Locate, in the data below, the line that contains "grey heart: 4 -> 2" and the line that contains "green stacking toy: 2 -> 0"; reproduce exactly those two lines and every line between them, nothing more.
Materials provided: Begin
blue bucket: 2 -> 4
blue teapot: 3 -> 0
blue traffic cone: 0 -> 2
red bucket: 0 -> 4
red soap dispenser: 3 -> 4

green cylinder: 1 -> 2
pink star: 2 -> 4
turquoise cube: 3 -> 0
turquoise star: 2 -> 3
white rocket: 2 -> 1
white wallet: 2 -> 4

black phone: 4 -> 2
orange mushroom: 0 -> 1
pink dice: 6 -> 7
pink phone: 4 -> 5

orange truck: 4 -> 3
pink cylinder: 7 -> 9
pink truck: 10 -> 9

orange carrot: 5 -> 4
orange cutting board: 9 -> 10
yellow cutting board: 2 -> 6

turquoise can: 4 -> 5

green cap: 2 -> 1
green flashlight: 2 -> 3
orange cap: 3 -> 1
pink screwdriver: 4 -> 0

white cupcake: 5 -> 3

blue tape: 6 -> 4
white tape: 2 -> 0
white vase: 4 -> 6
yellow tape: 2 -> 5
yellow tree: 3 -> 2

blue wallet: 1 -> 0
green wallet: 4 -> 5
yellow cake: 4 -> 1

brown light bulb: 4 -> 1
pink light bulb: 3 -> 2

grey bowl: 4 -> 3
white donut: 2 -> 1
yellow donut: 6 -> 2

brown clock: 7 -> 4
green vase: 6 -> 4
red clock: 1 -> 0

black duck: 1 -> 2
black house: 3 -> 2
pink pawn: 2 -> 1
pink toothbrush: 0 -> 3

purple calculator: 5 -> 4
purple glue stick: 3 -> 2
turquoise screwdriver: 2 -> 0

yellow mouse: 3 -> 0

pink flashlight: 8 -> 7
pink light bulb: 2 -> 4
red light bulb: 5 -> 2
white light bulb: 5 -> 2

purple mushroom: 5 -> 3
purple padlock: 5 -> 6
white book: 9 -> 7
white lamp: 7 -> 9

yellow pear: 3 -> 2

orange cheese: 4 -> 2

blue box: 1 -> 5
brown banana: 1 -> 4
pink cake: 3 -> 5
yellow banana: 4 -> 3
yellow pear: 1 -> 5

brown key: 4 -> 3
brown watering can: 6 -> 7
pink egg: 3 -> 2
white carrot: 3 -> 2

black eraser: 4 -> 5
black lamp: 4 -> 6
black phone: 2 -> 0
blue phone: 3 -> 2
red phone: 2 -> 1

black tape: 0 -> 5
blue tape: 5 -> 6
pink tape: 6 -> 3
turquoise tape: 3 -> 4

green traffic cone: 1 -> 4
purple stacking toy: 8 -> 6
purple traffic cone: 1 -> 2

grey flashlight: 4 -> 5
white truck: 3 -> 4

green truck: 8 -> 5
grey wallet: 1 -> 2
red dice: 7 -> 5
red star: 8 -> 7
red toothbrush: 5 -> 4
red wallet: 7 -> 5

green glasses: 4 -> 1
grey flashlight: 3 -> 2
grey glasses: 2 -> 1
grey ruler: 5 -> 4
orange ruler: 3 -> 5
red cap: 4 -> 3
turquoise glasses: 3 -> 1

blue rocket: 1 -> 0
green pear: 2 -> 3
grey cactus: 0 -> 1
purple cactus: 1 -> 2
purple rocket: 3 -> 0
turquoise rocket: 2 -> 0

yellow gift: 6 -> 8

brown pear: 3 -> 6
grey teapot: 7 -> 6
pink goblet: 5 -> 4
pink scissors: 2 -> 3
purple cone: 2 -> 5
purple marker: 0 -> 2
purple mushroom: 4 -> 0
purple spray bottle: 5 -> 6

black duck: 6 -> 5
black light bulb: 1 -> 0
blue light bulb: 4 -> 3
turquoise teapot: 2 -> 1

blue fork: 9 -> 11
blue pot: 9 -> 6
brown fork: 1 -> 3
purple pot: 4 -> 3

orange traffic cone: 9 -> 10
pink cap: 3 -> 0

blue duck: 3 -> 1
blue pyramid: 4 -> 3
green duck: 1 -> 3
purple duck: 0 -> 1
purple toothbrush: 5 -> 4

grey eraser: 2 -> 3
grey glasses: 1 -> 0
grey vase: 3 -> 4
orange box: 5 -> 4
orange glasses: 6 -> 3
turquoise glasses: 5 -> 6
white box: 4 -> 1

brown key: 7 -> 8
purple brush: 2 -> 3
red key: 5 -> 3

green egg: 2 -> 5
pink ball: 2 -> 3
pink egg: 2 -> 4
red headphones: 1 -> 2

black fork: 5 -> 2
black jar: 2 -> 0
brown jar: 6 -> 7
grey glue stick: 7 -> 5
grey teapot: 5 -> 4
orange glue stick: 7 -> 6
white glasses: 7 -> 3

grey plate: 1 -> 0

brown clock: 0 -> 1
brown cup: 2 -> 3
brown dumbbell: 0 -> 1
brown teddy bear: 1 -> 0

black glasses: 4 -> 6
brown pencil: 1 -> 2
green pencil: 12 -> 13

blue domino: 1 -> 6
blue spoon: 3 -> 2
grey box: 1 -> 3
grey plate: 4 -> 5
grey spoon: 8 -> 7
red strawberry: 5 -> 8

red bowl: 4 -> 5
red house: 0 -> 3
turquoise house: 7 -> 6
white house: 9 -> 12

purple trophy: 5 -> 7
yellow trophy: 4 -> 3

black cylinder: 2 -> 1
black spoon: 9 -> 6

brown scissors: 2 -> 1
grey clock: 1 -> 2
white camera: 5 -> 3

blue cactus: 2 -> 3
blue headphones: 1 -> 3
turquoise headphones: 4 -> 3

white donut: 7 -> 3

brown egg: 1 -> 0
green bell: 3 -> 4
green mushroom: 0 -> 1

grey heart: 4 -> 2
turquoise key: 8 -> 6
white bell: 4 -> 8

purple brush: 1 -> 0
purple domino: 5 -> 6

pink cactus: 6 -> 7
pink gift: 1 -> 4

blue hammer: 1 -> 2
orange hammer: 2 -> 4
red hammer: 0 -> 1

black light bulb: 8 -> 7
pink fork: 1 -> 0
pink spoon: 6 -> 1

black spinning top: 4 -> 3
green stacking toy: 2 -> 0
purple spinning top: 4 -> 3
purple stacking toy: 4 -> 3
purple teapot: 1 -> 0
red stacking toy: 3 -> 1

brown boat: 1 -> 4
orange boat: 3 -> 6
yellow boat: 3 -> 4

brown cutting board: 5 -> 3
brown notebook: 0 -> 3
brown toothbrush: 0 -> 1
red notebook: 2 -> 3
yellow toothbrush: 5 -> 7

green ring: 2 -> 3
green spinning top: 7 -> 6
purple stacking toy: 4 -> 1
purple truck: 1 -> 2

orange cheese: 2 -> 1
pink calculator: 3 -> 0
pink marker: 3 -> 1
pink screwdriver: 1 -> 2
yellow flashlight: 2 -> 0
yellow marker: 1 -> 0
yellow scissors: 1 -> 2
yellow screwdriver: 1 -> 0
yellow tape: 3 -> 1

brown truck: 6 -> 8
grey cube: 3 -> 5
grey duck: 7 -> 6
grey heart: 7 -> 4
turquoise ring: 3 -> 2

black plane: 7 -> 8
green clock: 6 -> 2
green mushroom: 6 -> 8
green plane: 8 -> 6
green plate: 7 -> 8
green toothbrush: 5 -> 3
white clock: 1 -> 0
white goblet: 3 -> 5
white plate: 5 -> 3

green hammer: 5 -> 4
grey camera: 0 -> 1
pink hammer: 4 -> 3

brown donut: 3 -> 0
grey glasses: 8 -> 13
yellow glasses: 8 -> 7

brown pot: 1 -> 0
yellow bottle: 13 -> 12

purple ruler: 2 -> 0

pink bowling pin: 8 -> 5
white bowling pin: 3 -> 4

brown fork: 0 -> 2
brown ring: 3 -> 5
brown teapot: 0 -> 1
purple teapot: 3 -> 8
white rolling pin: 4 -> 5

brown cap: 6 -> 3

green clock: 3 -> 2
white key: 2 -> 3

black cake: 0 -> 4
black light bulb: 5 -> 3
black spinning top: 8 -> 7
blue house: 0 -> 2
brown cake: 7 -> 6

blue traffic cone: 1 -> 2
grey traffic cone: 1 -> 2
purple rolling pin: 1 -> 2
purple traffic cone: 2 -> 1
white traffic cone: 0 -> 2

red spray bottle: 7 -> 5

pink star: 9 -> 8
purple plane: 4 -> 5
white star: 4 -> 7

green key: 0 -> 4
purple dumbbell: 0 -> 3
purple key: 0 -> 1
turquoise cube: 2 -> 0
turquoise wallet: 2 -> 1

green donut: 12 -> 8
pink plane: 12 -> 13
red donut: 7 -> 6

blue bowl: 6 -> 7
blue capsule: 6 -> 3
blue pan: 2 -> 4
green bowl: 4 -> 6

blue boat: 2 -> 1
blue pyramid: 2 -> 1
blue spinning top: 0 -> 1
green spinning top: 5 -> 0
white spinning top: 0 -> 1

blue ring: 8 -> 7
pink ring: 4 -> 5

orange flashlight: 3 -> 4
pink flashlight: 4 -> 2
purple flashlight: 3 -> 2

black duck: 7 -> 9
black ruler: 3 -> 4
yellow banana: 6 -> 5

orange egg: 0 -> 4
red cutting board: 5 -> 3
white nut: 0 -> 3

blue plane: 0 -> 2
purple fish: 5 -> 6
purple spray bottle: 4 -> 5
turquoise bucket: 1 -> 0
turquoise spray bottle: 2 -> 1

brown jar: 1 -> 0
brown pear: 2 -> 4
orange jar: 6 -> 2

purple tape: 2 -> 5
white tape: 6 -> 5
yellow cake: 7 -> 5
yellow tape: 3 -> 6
Materials provided: End
### Answer box
grey heart: 4 -> 2
turquoise key: 8 -> 6
white bell: 4 -> 8

purple brush: 1 -> 0
purple domino: 5 -> 6

pink cactus: 6 -> 7
pink gift: 1 -> 4

blue hammer: 1 -> 2
orange hammer: 2 -> 4
red hammer: 0 -> 1

black light bulb: 8 -> 7
pink fork: 1 -> 0
pink spoon: 6 -> 1

black spinning top: 4 -> 3
green stacking toy: 2 -> 0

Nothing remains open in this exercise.